Data block
:::::

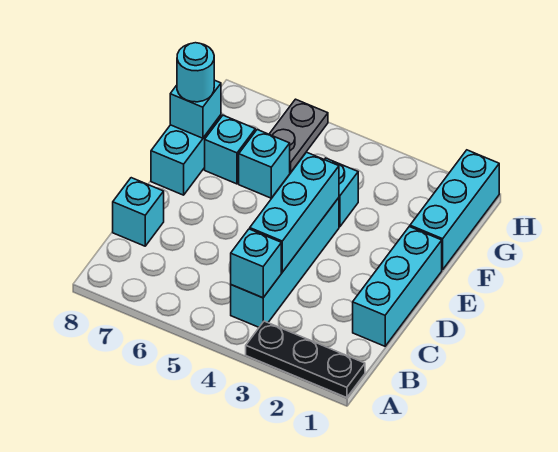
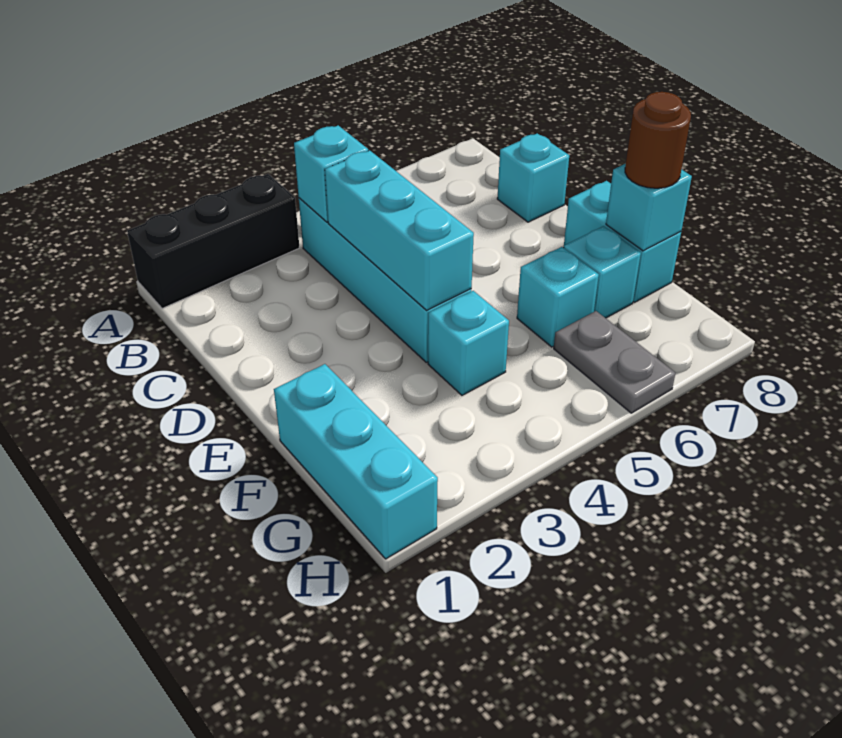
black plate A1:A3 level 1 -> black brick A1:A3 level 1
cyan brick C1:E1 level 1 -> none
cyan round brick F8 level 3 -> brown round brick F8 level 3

:::::

About this task
Please copy out every line of the preceding listing that carries "cyan".

Problem solution
cyan brick C1:E1 level 1 -> none
cyan round brick F8 level 3 -> brown round brick F8 level 3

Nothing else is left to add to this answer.